** PROVIDED RECORDS follows **

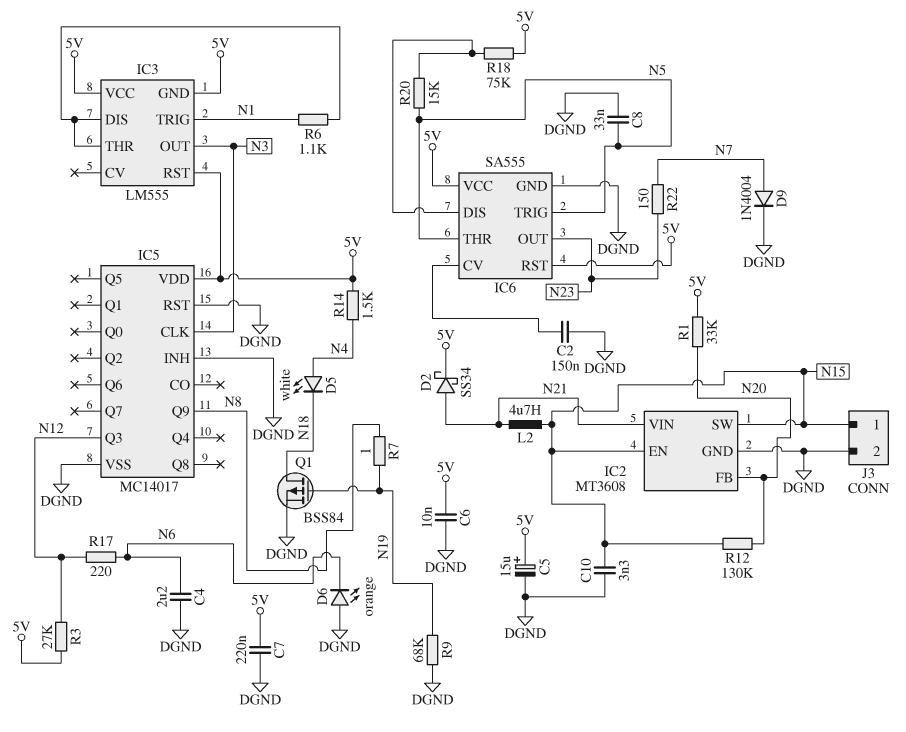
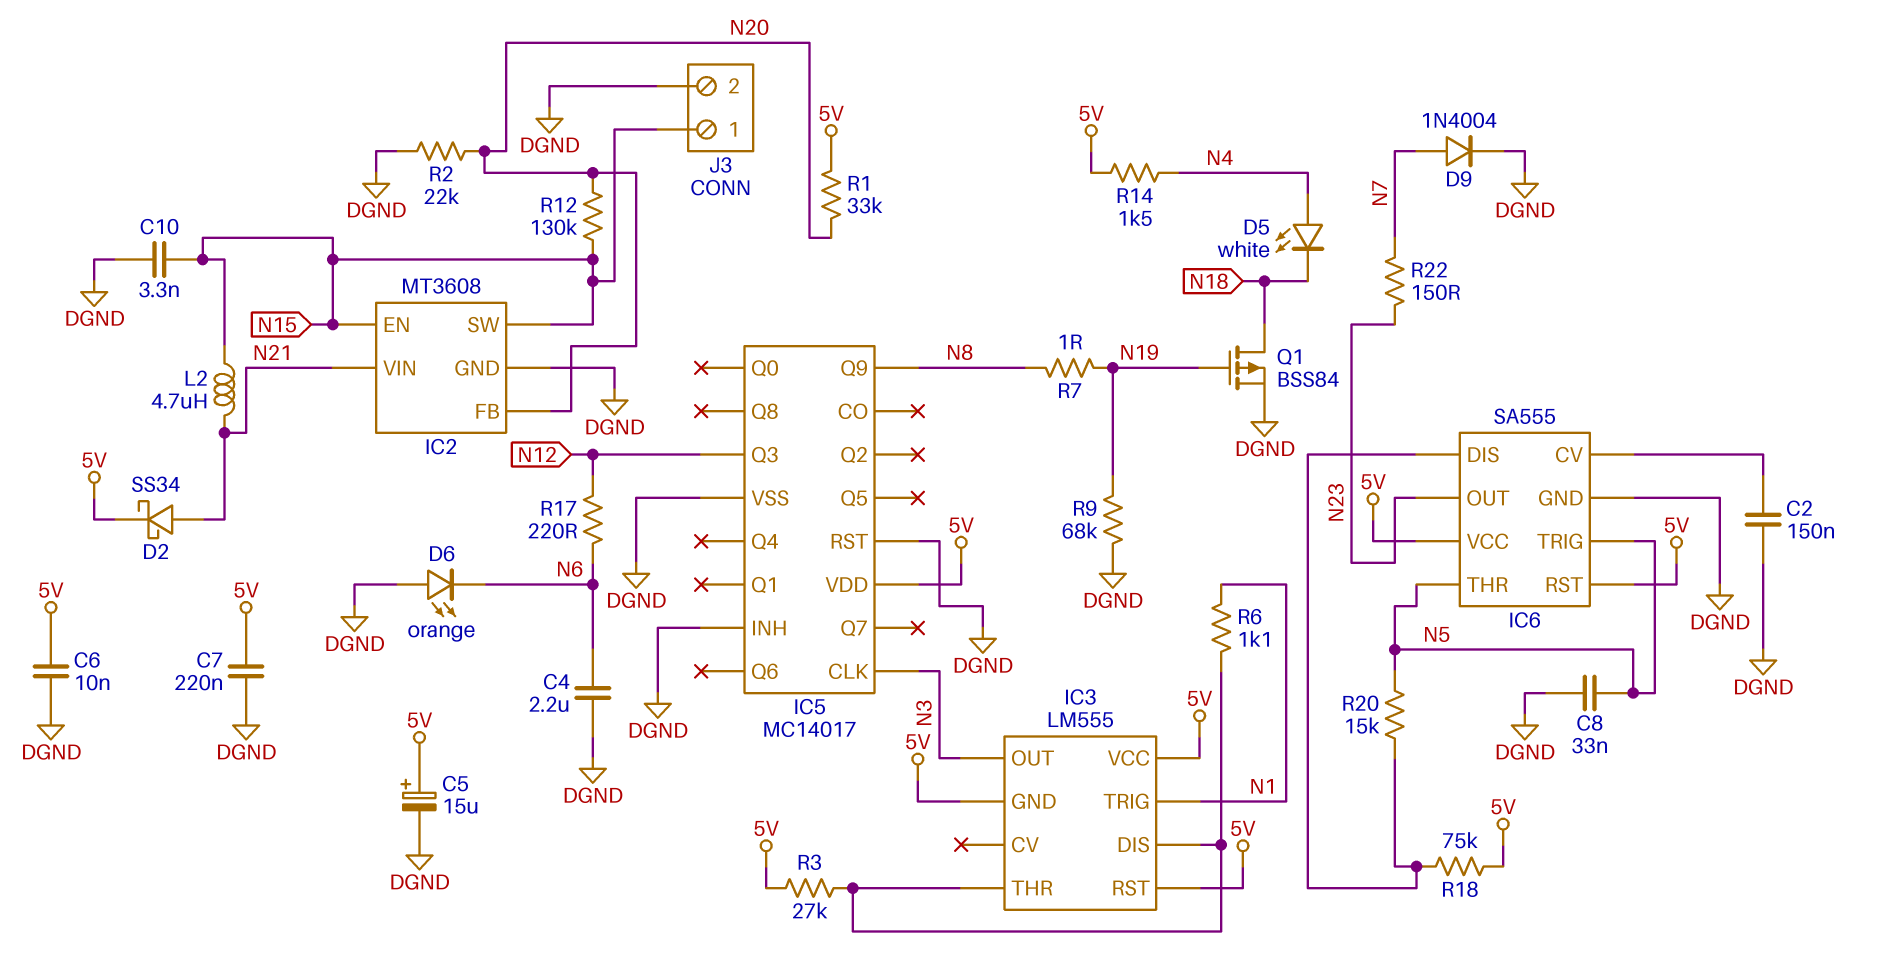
R2: none -> 22k (DGND, N20)
R3: 27k (5V, N12) -> 27k (5V, IC3/DIS)

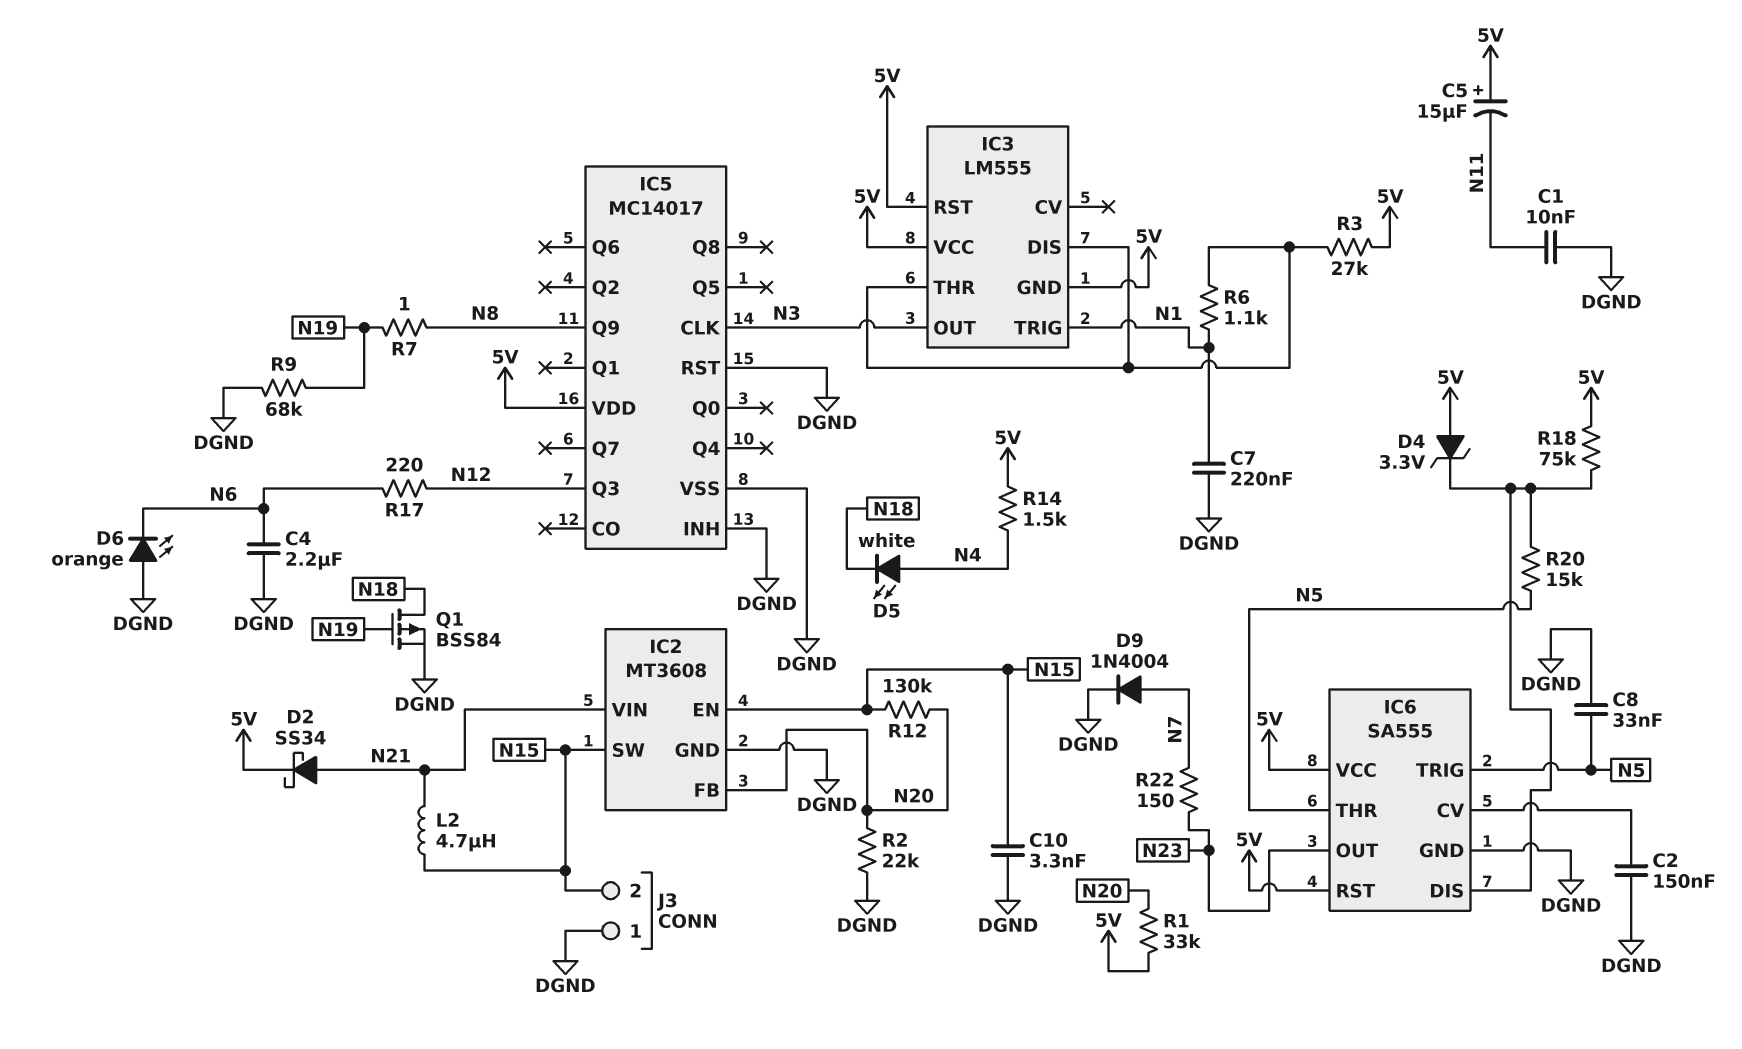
C1: none -> 10nF (DGND, N11)
C5: 15uF (plus 5V, minus DGND) -> 15uF (plus 5V, minus N11)
C6: 10nF (5V, DGND) -> none
C7: 220nF (5V, DGND) -> 220nF (DGND, N1)
D4: none -> zener 3.3V (A 5V, K IC6/DIS)
J3 pin 1: N15 -> DGND
J3 pin 2: DGND -> N15

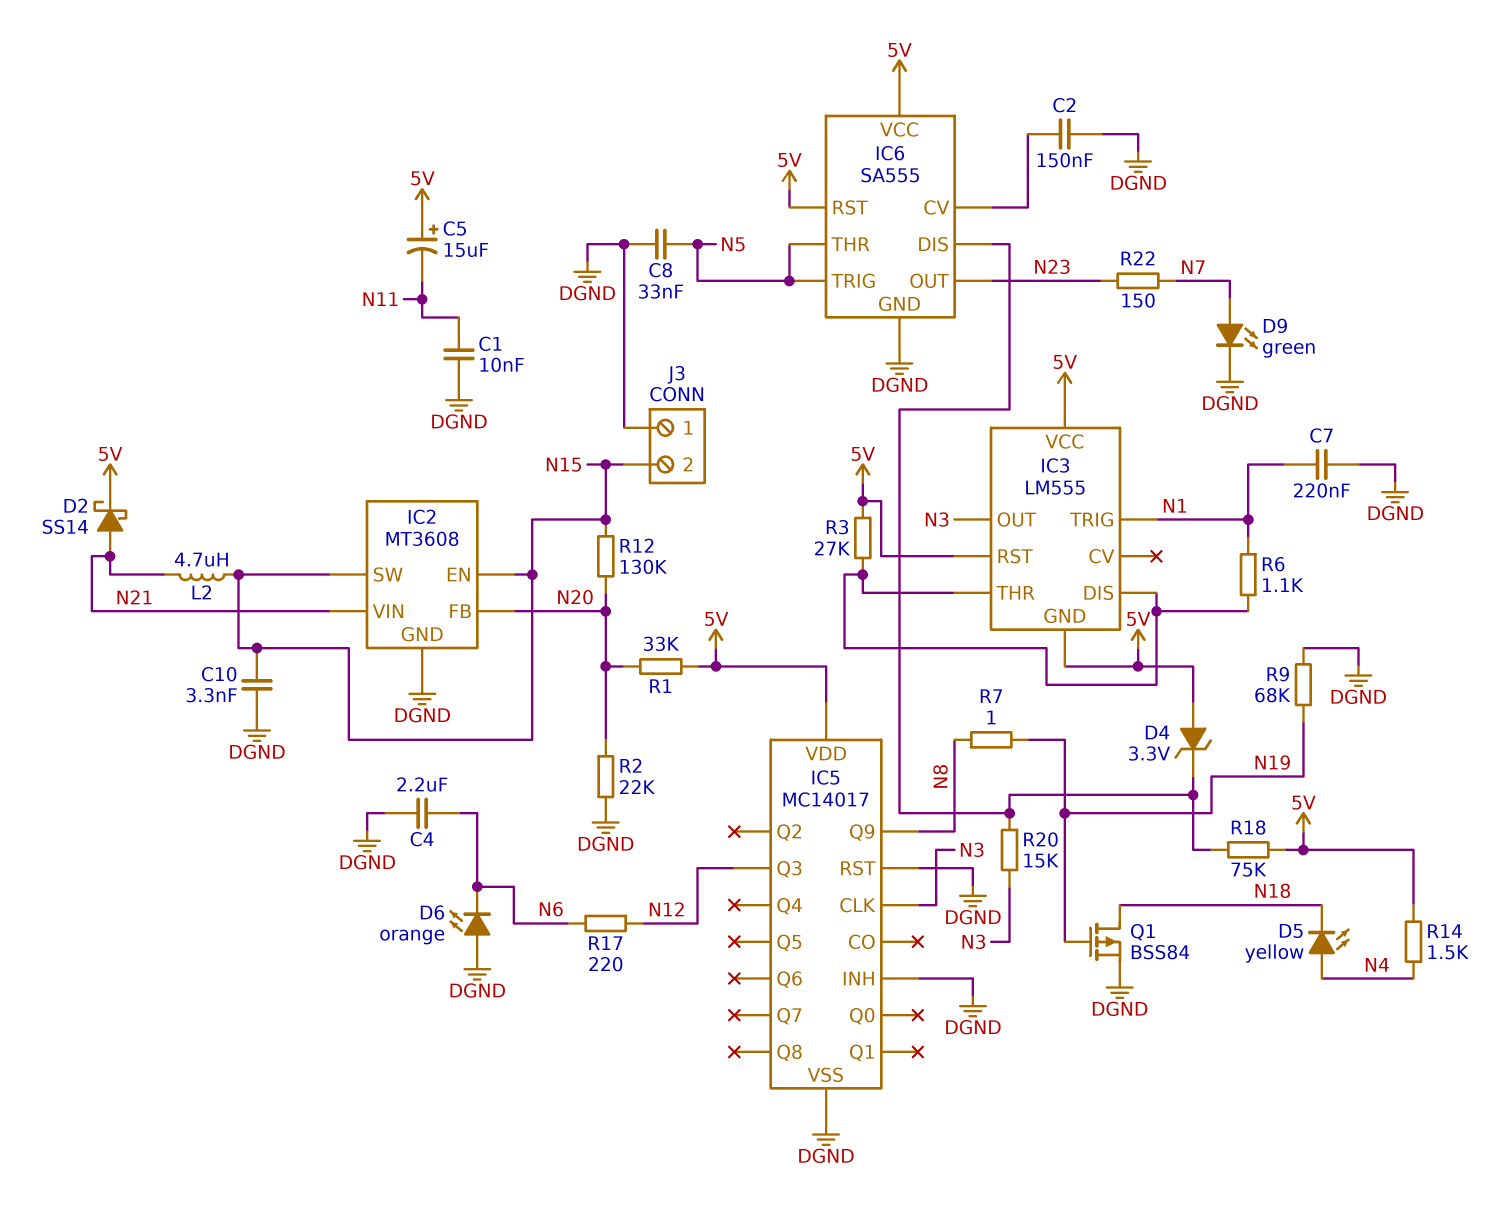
D2: schottky SS34 (A N21, K 5V) -> schottky SS14 (A N21, K 5V)
D5: LED white (A N4, K N18) -> LED yellow (A N4, K N18)
D9: diode 1N4004 (A N7, K DGND) -> LED green (A N7, K DGND)
R20: 15k (IC6/DIS, N5) -> 15k (IC6/DIS, N3)

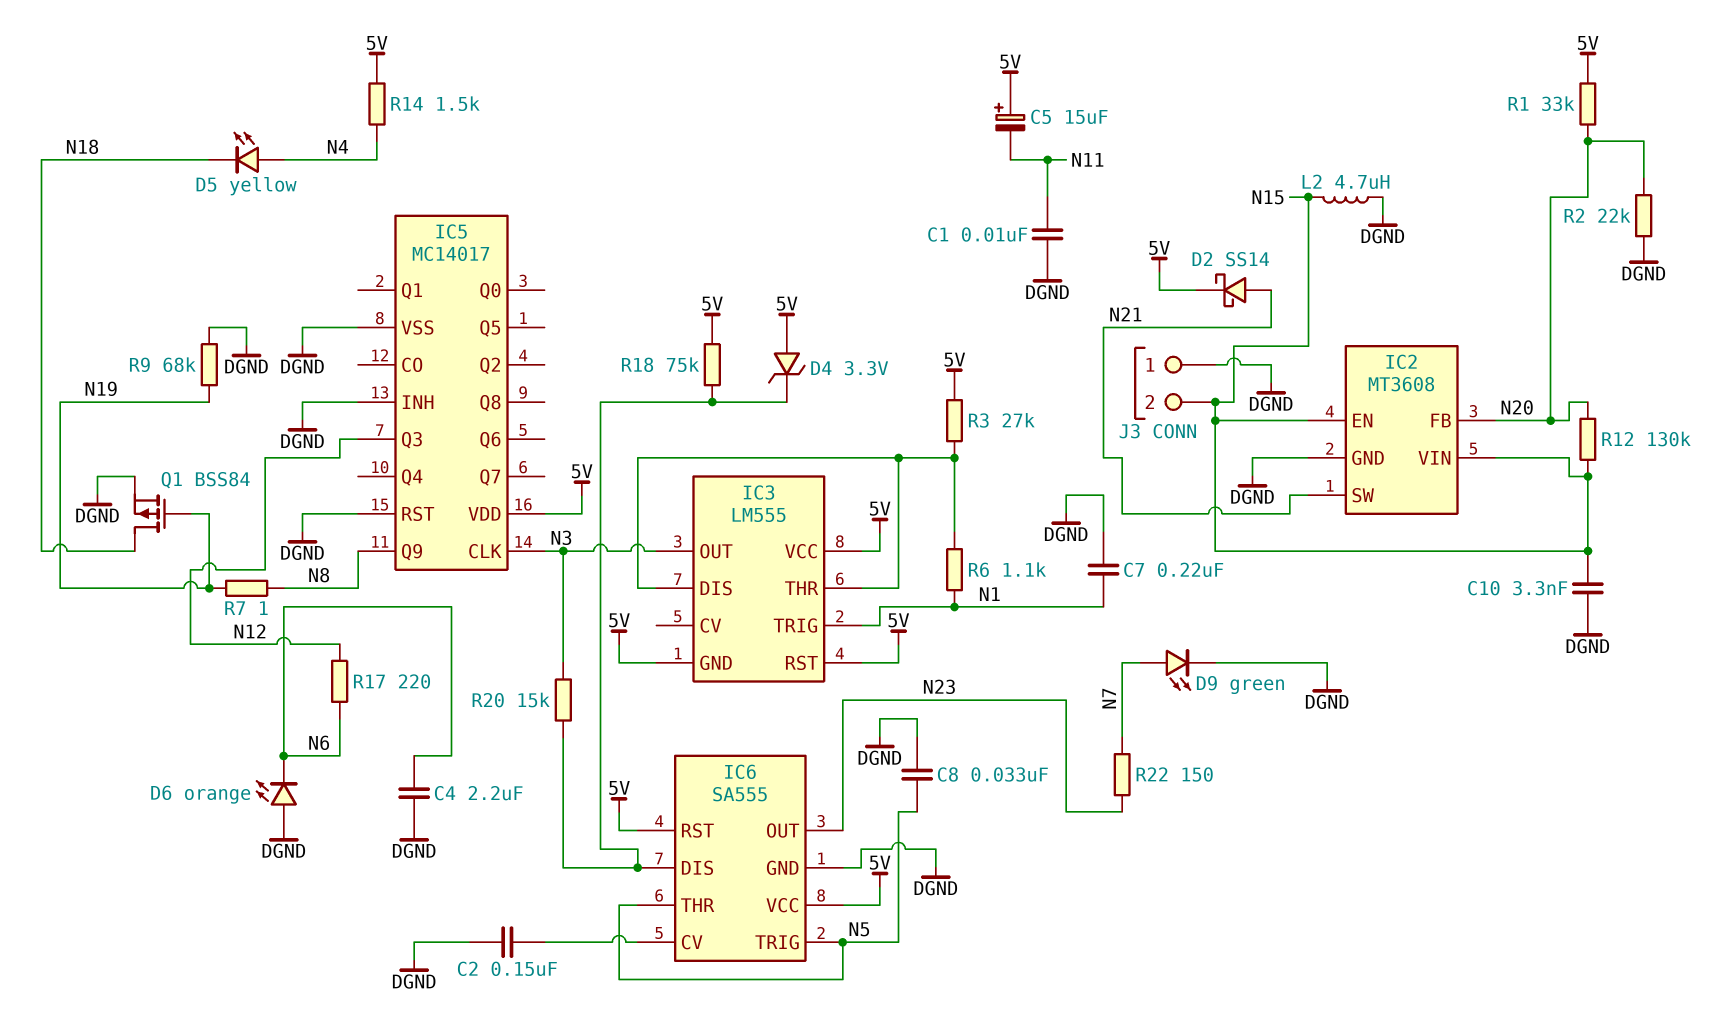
IC2 pin SW: N15 -> N21
IC2 pin VIN: N21 -> N15
L2: 4.7uH (N15, N21) -> 4.7uH (DGND, N15)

** End of PROVIDED RECORDS **

#### WHAT IS REQUIRED
Write out, exactly as they stand, the line with "D4: none -> zener 3.3V (A 5V, K IC6/DIS)" and every line after it through the end of the entries above; omit the pictures.

#### EXPECTED OUTPUT
D4: none -> zener 3.3V (A 5V, K IC6/DIS)
J3 pin 1: N15 -> DGND
J3 pin 2: DGND -> N15

D2: schottky SS34 (A N21, K 5V) -> schottky SS14 (A N21, K 5V)
D5: LED white (A N4, K N18) -> LED yellow (A N4, K N18)
D9: diode 1N4004 (A N7, K DGND) -> LED green (A N7, K DGND)
R20: 15k (IC6/DIS, N5) -> 15k (IC6/DIS, N3)

IC2 pin SW: N15 -> N21
IC2 pin VIN: N21 -> N15
L2: 4.7uH (N15, N21) -> 4.7uH (DGND, N15)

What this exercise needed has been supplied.